Dataset excerpts
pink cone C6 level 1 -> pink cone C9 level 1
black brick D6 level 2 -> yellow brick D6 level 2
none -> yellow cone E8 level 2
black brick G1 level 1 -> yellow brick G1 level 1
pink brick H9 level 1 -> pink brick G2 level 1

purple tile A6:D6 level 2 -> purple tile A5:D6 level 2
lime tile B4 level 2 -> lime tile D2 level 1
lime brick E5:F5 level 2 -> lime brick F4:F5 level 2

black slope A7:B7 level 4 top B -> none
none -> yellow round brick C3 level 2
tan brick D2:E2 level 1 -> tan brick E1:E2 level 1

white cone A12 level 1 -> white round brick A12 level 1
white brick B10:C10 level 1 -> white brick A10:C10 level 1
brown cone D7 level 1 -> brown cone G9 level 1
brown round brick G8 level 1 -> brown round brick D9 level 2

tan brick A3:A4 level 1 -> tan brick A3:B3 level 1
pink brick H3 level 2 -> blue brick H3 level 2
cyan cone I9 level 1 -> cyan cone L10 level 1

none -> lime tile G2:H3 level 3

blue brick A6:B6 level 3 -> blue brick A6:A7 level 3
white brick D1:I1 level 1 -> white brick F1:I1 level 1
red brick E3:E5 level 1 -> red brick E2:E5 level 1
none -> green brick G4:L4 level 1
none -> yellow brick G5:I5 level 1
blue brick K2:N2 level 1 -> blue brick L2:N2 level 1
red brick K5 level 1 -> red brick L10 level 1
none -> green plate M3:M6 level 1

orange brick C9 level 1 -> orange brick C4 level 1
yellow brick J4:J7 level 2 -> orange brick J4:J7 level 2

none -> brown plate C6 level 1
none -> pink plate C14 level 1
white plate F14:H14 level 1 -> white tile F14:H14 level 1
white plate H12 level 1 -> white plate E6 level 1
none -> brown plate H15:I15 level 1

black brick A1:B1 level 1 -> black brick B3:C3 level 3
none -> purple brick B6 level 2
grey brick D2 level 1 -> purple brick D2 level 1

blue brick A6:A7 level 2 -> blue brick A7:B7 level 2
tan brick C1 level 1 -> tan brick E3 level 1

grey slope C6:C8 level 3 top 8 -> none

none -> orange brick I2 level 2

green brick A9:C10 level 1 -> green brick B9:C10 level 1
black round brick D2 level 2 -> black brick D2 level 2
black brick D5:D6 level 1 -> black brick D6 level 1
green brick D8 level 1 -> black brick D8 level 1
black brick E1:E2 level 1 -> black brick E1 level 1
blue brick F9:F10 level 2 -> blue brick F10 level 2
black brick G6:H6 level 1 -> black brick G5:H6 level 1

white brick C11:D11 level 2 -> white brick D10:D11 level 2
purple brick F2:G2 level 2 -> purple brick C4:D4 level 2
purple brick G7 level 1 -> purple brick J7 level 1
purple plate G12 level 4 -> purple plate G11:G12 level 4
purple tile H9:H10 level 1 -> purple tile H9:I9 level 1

WORK ITEM: The answer should be one number, the count of lines above that contain "blue".

ANSWER BOX: 5